_Instructions for the task_: Transcribe the listing below only from the line with "R9: 130 (HEAT, IND) -> 2.2k (HEAT, IND)" up to and including the line with "R8: none -> 270k (GND, VS)".
--- Records for this exercise Enclosed Below ---
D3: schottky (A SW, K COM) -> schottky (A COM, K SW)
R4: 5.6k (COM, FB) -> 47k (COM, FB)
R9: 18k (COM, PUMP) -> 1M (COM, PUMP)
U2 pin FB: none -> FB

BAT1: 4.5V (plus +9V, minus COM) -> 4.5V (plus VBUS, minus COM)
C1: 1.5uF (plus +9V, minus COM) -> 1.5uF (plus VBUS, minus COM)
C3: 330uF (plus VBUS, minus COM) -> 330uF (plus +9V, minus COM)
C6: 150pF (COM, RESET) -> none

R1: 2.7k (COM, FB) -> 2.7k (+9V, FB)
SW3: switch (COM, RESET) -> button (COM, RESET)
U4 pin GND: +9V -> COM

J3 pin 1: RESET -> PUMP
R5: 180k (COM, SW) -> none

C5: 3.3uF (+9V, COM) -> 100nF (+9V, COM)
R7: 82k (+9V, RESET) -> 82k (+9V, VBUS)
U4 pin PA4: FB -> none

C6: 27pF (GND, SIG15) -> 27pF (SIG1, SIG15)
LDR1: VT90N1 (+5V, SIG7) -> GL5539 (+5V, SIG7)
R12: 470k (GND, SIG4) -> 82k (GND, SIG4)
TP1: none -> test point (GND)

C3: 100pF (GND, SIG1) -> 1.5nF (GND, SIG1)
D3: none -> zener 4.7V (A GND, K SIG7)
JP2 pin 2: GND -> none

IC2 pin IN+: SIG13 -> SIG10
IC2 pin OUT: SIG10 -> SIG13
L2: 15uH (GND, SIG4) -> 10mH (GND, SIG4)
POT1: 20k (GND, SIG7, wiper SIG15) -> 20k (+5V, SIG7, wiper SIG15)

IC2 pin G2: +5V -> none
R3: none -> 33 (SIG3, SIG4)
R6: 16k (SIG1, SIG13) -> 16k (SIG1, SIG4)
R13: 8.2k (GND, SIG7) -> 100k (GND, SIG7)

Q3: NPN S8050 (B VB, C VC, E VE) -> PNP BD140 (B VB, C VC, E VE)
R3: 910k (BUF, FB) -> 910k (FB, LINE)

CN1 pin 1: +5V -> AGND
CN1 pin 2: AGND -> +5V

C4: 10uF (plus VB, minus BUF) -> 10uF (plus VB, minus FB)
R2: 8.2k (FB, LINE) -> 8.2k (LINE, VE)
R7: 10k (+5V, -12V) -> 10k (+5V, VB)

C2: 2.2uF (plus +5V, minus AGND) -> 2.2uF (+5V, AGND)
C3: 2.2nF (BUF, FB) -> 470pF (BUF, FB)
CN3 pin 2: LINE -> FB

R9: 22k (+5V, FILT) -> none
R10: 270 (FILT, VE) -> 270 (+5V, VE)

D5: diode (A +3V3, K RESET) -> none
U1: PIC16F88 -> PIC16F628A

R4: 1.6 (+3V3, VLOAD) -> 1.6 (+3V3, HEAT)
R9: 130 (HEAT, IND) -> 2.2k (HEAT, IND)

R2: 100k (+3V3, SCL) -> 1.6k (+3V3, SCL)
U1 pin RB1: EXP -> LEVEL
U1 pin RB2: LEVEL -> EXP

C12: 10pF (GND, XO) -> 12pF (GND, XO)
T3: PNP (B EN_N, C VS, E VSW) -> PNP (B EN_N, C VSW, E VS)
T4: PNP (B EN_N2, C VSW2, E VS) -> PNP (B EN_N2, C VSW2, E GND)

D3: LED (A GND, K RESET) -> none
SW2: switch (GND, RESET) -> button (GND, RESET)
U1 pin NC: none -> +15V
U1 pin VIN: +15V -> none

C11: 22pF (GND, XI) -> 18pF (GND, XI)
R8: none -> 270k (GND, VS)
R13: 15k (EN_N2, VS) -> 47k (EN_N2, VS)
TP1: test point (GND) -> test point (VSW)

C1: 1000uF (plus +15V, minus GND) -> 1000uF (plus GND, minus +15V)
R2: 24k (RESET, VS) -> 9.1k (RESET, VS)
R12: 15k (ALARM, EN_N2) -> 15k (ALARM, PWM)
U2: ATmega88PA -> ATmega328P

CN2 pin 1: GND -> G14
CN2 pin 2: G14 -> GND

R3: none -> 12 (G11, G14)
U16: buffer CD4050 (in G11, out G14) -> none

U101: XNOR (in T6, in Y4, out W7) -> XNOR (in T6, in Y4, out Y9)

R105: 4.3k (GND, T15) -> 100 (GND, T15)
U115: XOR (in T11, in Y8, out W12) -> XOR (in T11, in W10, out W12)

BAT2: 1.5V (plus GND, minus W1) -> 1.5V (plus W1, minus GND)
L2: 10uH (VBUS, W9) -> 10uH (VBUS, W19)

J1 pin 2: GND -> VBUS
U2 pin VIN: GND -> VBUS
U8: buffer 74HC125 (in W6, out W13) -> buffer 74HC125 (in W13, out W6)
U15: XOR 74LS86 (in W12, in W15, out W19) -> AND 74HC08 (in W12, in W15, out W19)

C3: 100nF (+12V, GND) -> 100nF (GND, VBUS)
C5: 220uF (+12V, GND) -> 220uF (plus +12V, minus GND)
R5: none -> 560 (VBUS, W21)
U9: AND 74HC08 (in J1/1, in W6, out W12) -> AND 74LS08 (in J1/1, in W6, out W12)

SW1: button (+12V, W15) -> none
--- End of Enclosed Records for this exercise ---
_Reply to the exercise_:
R9: 130 (HEAT, IND) -> 2.2k (HEAT, IND)

R2: 100k (+3V3, SCL) -> 1.6k (+3V3, SCL)
U1 pin RB1: EXP -> LEVEL
U1 pin RB2: LEVEL -> EXP

C12: 10pF (GND, XO) -> 12pF (GND, XO)
T3: PNP (B EN_N, C VS, E VSW) -> PNP (B EN_N, C VSW, E VS)
T4: PNP (B EN_N2, C VSW2, E VS) -> PNP (B EN_N2, C VSW2, E GND)

D3: LED (A GND, K RESET) -> none
SW2: switch (GND, RESET) -> button (GND, RESET)
U1 pin NC: none -> +15V
U1 pin VIN: +15V -> none

C11: 22pF (GND, XI) -> 18pF (GND, XI)
R8: none -> 270k (GND, VS)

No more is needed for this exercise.